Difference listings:
________________________
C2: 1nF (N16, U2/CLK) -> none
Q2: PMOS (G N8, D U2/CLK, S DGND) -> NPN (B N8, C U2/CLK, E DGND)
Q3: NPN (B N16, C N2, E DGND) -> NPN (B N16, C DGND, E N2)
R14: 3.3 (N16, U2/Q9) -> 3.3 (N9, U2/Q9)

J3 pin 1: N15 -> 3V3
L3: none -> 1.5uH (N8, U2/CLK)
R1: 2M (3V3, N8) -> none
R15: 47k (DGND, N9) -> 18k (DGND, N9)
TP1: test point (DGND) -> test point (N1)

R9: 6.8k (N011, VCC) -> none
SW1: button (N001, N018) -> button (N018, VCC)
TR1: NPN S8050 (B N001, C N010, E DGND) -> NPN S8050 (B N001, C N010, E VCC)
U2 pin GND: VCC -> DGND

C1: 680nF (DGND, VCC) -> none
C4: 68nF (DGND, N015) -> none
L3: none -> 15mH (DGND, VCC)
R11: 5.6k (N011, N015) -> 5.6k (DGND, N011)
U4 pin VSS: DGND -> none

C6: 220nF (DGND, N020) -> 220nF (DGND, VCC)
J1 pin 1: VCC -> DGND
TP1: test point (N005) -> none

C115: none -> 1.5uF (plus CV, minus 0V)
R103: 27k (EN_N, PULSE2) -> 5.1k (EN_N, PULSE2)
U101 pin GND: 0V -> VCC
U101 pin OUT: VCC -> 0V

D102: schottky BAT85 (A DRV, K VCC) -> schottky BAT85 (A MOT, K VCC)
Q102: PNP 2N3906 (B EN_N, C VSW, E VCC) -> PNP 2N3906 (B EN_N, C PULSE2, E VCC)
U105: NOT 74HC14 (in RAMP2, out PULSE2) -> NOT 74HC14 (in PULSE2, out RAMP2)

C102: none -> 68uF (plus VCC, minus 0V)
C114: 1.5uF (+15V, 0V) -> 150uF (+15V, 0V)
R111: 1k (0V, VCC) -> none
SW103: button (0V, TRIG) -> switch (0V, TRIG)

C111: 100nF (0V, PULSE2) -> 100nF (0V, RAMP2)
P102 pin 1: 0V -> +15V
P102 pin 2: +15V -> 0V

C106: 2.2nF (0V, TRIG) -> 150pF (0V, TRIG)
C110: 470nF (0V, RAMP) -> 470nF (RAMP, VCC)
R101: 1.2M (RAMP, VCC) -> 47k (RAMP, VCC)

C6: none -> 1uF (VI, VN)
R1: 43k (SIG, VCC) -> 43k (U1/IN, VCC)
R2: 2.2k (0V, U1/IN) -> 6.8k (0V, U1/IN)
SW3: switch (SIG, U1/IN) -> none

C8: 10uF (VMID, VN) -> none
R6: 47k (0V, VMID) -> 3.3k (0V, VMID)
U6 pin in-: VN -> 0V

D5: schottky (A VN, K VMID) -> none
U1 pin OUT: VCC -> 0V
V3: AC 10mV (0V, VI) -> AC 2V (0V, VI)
________________________
=== Your goal ===
All that is wanted is a faithful reproduction of the line above with "SW1: button (N001, N018)", the line with "U101 pin OUT: VCC -> 0V", and every line in between.

=== Written solution ===
SW1: button (N001, N018) -> button (N018, VCC)
TR1: NPN S8050 (B N001, C N010, E DGND) -> NPN S8050 (B N001, C N010, E VCC)
U2 pin GND: VCC -> DGND

C1: 680nF (DGND, VCC) -> none
C4: 68nF (DGND, N015) -> none
L3: none -> 15mH (DGND, VCC)
R11: 5.6k (N011, N015) -> 5.6k (DGND, N011)
U4 pin VSS: DGND -> none

C6: 220nF (DGND, N020) -> 220nF (DGND, VCC)
J1 pin 1: VCC -> DGND
TP1: test point (N005) -> none

C115: none -> 1.5uF (plus CV, minus 0V)
R103: 27k (EN_N, PULSE2) -> 5.1k (EN_N, PULSE2)
U101 pin GND: 0V -> VCC
U101 pin OUT: VCC -> 0V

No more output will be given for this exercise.